___ EXCERPTED DATA

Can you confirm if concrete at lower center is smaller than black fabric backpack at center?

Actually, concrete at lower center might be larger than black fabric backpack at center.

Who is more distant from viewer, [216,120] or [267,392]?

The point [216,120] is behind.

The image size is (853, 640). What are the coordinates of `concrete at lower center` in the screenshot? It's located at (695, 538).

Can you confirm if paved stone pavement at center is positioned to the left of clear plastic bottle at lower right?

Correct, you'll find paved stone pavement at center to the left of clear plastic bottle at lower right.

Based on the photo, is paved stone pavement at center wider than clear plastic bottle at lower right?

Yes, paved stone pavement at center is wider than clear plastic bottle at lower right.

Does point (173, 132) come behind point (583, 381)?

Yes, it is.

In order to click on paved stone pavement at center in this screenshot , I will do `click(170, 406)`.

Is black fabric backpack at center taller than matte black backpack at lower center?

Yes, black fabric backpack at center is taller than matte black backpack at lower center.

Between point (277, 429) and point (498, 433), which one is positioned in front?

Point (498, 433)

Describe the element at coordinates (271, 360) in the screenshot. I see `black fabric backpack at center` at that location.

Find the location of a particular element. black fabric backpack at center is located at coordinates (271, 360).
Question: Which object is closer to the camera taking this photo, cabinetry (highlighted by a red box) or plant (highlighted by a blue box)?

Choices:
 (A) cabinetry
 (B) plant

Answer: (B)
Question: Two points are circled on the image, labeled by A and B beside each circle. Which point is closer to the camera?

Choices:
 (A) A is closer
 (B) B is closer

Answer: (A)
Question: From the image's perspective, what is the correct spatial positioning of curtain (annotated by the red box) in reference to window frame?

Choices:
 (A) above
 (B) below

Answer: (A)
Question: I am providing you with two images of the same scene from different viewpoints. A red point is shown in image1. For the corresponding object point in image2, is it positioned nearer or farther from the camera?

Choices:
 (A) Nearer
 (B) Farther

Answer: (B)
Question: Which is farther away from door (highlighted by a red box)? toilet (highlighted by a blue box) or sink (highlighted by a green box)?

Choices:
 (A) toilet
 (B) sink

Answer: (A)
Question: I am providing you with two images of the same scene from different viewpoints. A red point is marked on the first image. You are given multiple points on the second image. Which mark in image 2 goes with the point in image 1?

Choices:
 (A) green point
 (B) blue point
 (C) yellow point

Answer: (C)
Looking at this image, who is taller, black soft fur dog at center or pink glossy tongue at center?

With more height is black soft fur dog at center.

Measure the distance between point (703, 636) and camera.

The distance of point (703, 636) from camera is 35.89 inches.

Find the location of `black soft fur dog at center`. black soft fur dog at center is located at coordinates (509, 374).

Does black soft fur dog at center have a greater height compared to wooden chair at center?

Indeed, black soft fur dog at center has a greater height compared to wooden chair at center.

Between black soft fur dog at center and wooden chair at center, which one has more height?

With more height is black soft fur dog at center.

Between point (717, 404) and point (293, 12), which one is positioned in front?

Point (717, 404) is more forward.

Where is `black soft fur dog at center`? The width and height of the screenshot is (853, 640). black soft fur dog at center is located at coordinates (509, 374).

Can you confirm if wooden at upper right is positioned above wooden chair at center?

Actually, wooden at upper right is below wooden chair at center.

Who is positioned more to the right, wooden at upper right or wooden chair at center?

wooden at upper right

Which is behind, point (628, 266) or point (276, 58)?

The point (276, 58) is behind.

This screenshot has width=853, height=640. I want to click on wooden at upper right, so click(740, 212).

______

DESCRIPTION OF THE TASK →
Return every one of the rows above, word for word and in the same order.

THE OUTPUT →
Can you confirm if concrete at lower center is smaller than black fabric backpack at center?

Actually, concrete at lower center might be larger than black fabric backpack at center.

Who is more distant from viewer, [216,120] or [267,392]?

The point [216,120] is behind.

The image size is (853, 640). What are the coordinates of `concrete at lower center` in the screenshot? It's located at (695, 538).

Can you confirm if paved stone pavement at center is positioned to the left of clear plastic bottle at lower right?

Correct, you'll find paved stone pavement at center to the left of clear plastic bottle at lower right.

Based on the photo, is paved stone pavement at center wider than clear plastic bottle at lower right?

Yes, paved stone pavement at center is wider than clear plastic bottle at lower right.

Does point (173, 132) come behind point (583, 381)?

Yes, it is.

In order to click on paved stone pavement at center in this screenshot , I will do `click(170, 406)`.

Is black fabric backpack at center taller than matte black backpack at lower center?

Yes, black fabric backpack at center is taller than matte black backpack at lower center.

Between point (277, 429) and point (498, 433), which one is positioned in front?

Point (498, 433)

Describe the element at coordinates (271, 360) in the screenshot. I see `black fabric backpack at center` at that location.

Find the location of a particular element. black fabric backpack at center is located at coordinates (271, 360).
Question: Which object is closer to the camera taking this photo, cabinetry (highlighted by a red box) or plant (highlighted by a blue box)?

Choices:
 (A) cabinetry
 (B) plant

Answer: (B)
Question: Two points are circled on the image, labeled by A and B beside each circle. Which point is closer to the camera?

Choices:
 (A) A is closer
 (B) B is closer

Answer: (A)
Question: From the image's perspective, what is the correct spatial positioning of curtain (annotated by the red box) in reference to window frame?

Choices:
 (A) above
 (B) below

Answer: (A)
Question: I am providing you with two images of the same scene from different viewpoints. A red point is shown in image1. For the corresponding object point in image2, is it positioned nearer or farther from the camera?

Choices:
 (A) Nearer
 (B) Farther

Answer: (B)
Question: Which is farther away from door (highlighted by a red box)? toilet (highlighted by a blue box) or sink (highlighted by a green box)?

Choices:
 (A) toilet
 (B) sink

Answer: (A)
Question: I am providing you with two images of the same scene from different viewpoints. A red point is marked on the first image. You are given multiple points on the second image. Which mark in image 2 goes with the point in image 1?

Choices:
 (A) green point
 (B) blue point
 (C) yellow point

Answer: (C)
Looking at this image, who is taller, black soft fur dog at center or pink glossy tongue at center?

With more height is black soft fur dog at center.

Measure the distance between point (703, 636) and camera.

The distance of point (703, 636) from camera is 35.89 inches.

Find the location of `black soft fur dog at center`. black soft fur dog at center is located at coordinates (509, 374).

Does black soft fur dog at center have a greater height compared to wooden chair at center?

Indeed, black soft fur dog at center has a greater height compared to wooden chair at center.

Between black soft fur dog at center and wooden chair at center, which one has more height?

With more height is black soft fur dog at center.

Between point (717, 404) and point (293, 12), which one is positioned in front?

Point (717, 404) is more forward.

Where is `black soft fur dog at center`? The width and height of the screenshot is (853, 640). black soft fur dog at center is located at coordinates (509, 374).

Can you confirm if wooden at upper right is positioned above wooden chair at center?

Actually, wooden at upper right is below wooden chair at center.

Who is positioned more to the right, wooden at upper right or wooden chair at center?

wooden at upper right

Which is behind, point (628, 266) or point (276, 58)?

The point (276, 58) is behind.

This screenshot has width=853, height=640. I want to click on wooden at upper right, so click(740, 212).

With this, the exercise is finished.